Assigned task ▸
Would you copy each line of the records that includes the word "white"?
Dataset entries below:
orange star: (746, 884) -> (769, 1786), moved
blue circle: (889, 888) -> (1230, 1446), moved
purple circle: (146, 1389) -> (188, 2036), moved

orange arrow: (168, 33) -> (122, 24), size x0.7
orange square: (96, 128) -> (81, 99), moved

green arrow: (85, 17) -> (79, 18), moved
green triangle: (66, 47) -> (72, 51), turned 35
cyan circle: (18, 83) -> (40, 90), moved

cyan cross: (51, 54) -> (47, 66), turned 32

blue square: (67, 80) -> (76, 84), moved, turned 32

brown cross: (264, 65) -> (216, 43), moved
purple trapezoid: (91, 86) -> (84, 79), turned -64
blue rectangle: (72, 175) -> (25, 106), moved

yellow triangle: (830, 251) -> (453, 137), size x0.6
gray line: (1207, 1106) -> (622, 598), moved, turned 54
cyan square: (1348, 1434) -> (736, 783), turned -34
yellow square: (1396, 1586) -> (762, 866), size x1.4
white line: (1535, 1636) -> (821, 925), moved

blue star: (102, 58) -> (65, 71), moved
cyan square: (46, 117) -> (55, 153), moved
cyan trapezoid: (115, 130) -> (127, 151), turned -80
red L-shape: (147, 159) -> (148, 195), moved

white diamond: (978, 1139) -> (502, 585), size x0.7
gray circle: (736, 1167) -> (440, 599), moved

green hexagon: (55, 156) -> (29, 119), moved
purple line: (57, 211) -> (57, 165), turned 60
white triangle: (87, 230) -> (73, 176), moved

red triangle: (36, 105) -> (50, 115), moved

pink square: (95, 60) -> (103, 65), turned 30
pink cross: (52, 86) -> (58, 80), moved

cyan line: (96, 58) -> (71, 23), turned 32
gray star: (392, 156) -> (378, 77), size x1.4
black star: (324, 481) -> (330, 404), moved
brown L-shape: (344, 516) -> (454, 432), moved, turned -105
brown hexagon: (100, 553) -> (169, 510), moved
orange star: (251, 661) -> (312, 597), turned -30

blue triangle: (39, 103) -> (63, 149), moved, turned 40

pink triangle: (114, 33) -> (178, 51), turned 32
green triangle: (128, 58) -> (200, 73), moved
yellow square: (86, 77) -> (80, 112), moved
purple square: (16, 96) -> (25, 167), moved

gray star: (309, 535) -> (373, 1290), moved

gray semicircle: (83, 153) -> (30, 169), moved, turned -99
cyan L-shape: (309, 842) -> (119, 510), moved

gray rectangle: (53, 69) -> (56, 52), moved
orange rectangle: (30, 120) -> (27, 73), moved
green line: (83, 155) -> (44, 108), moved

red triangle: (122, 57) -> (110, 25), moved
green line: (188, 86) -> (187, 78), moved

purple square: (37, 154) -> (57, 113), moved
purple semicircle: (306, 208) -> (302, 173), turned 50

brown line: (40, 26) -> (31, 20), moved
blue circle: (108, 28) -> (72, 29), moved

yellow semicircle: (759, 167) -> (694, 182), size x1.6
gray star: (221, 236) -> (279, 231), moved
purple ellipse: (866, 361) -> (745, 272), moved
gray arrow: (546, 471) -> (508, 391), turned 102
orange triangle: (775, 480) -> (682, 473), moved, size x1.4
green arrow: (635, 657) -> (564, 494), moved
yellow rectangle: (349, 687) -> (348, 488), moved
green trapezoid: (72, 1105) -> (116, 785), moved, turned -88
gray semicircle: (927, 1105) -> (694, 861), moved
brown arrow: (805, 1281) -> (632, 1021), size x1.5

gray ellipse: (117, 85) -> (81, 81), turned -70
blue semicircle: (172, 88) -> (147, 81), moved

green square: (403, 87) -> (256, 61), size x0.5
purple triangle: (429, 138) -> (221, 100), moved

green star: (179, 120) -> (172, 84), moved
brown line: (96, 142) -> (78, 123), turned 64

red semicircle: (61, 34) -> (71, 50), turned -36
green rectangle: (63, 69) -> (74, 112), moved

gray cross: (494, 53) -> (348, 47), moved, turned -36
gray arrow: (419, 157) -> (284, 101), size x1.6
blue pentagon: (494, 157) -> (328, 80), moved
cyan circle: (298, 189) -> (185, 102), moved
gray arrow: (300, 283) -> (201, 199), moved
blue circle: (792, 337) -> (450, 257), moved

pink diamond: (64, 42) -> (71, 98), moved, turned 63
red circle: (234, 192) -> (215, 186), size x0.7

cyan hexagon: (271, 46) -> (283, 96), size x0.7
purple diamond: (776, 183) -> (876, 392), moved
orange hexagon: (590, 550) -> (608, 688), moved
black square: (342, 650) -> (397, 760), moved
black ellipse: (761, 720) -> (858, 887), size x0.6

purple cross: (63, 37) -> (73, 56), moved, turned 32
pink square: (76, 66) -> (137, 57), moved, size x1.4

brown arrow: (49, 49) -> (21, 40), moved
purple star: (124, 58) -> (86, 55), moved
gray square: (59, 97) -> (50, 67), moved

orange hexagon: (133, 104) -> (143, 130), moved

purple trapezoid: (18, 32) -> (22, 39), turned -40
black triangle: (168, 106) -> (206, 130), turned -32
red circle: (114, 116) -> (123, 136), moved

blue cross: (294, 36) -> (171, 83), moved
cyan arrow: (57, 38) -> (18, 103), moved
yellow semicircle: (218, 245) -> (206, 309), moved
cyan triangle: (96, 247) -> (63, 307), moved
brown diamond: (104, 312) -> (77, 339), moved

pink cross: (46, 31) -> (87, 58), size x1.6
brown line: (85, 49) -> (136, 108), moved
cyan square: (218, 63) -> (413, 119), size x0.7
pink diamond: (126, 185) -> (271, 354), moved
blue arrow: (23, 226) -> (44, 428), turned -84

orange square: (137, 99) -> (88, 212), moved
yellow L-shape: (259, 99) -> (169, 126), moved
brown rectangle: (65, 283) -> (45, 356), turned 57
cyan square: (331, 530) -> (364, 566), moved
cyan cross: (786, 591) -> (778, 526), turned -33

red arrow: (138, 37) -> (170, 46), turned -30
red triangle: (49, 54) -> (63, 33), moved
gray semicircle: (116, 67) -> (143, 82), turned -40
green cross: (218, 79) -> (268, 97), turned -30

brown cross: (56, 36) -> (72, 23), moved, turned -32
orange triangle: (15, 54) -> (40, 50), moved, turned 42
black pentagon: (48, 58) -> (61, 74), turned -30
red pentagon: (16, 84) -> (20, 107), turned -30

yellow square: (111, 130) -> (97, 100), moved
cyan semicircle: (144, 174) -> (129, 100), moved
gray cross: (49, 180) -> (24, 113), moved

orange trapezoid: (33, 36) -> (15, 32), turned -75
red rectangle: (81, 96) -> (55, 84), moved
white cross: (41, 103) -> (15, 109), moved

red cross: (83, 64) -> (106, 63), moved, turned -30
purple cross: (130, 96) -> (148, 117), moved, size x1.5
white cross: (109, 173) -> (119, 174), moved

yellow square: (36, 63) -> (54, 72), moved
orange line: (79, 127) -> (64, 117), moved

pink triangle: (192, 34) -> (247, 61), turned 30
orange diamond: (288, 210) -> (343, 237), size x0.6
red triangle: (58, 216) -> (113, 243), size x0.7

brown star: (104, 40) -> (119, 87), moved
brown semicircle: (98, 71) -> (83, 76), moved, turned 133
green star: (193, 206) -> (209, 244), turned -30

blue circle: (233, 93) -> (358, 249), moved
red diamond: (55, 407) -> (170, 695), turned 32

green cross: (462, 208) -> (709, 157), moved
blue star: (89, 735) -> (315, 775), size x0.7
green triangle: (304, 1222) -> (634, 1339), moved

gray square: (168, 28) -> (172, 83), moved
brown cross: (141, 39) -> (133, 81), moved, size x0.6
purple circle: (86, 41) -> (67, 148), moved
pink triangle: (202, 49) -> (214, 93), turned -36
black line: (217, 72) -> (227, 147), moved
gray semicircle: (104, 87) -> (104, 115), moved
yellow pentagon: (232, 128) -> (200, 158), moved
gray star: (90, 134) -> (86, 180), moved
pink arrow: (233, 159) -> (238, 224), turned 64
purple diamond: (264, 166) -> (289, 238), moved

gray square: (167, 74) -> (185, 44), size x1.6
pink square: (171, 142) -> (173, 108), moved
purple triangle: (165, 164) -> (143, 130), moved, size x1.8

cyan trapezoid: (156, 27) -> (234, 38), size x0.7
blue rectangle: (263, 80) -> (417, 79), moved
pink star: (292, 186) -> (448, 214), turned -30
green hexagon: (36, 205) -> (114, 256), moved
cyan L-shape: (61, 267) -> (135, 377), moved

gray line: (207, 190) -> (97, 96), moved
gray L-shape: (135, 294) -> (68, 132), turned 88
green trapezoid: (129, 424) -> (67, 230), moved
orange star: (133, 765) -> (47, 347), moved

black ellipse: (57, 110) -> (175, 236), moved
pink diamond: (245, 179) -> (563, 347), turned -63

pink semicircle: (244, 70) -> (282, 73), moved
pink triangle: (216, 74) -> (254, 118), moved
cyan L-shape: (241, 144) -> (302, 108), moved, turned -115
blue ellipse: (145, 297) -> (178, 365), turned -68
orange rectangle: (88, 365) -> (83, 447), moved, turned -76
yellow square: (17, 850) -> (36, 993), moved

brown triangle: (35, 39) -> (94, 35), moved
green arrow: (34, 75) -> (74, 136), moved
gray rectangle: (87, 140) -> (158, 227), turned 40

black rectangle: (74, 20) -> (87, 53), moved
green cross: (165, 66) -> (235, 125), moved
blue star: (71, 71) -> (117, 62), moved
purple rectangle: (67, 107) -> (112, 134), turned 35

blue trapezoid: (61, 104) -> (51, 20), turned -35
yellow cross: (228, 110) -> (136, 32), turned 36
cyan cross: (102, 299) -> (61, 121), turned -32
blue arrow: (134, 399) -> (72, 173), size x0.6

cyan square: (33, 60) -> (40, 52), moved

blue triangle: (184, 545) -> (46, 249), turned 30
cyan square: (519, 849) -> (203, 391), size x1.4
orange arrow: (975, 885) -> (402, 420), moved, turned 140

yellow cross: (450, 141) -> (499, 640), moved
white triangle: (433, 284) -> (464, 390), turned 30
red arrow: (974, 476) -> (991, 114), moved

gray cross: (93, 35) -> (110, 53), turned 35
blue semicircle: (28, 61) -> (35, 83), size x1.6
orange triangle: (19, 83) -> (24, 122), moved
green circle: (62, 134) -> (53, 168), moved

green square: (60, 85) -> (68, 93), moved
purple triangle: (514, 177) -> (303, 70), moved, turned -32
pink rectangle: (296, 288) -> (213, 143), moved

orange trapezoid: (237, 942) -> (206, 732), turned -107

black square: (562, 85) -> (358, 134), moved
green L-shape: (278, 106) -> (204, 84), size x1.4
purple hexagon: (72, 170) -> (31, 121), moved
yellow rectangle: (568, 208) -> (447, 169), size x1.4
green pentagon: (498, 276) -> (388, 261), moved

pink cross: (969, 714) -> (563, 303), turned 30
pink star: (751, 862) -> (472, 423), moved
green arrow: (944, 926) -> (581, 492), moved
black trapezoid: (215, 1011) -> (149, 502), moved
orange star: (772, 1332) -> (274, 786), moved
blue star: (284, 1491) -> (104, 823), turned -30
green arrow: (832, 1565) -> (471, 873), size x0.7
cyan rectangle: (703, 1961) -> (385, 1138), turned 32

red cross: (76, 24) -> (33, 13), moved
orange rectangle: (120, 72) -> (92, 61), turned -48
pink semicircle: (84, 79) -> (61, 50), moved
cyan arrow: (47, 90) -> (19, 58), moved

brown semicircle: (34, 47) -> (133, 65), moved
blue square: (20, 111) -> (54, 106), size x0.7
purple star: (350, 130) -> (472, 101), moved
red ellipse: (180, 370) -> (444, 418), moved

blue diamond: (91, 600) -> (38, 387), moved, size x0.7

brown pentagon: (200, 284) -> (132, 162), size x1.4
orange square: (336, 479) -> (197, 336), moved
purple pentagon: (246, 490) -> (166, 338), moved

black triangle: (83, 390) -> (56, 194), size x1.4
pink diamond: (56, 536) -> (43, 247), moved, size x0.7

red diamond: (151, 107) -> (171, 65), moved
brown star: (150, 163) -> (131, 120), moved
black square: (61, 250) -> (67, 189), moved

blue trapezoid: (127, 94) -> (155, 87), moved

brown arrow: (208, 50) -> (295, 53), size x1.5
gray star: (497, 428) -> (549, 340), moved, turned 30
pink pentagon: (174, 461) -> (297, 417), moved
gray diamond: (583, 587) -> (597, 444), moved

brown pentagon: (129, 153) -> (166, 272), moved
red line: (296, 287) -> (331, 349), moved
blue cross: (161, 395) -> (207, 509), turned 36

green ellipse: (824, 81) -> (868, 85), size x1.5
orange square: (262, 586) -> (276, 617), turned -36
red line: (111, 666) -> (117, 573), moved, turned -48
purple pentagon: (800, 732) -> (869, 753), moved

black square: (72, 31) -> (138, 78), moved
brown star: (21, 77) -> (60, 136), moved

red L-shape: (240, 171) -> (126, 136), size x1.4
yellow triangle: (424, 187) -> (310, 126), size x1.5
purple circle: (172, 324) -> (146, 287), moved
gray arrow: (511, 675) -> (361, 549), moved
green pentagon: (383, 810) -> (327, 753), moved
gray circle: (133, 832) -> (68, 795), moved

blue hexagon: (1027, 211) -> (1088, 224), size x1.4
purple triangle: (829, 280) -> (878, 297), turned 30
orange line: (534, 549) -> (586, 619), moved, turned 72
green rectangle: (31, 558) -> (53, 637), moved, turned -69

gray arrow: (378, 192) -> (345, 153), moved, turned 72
End of Dataset entries.
Task response ▸
white line: (1535, 1636) -> (821, 925), moved
white diamond: (978, 1139) -> (502, 585), size x0.7
white triangle: (87, 230) -> (73, 176), moved
white cross: (41, 103) -> (15, 109), moved
white cross: (109, 173) -> (119, 174), moved
white triangle: (433, 284) -> (464, 390), turned 30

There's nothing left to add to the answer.